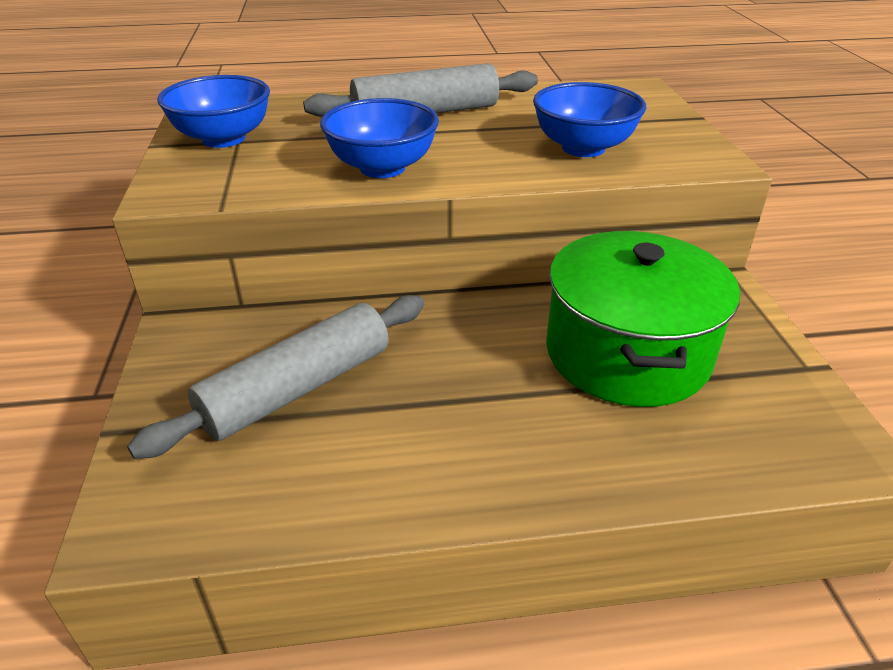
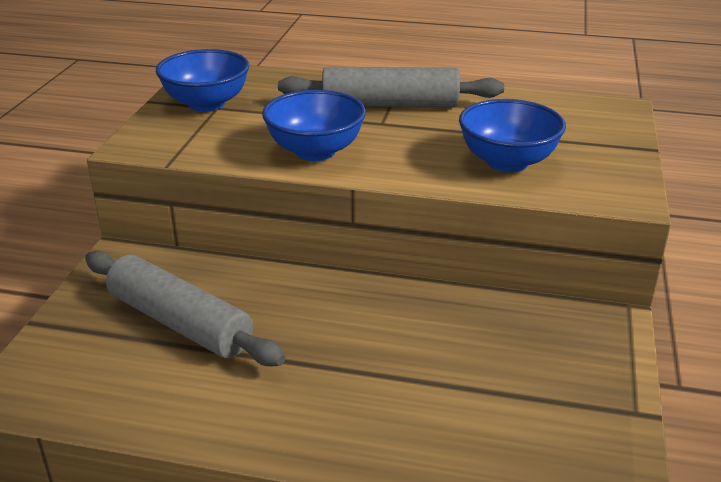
camera: 20 degrees right, 5 degrees down
(297, 388) = (180, 322): grey rolling pin -> grey rolling pin turned 60 degrees clockwise
(627, 353) = (471, 359): green pot -> none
•••
* _Work item_: Transcribe all data precisely. Pictures are not copied.

* _Output for this exercise_:
camera: 20 degrees right, 5 degrees down
(297, 388) = (180, 322): grey rolling pin -> grey rolling pin turned 60 degrees clockwise
(627, 353) = (471, 359): green pot -> none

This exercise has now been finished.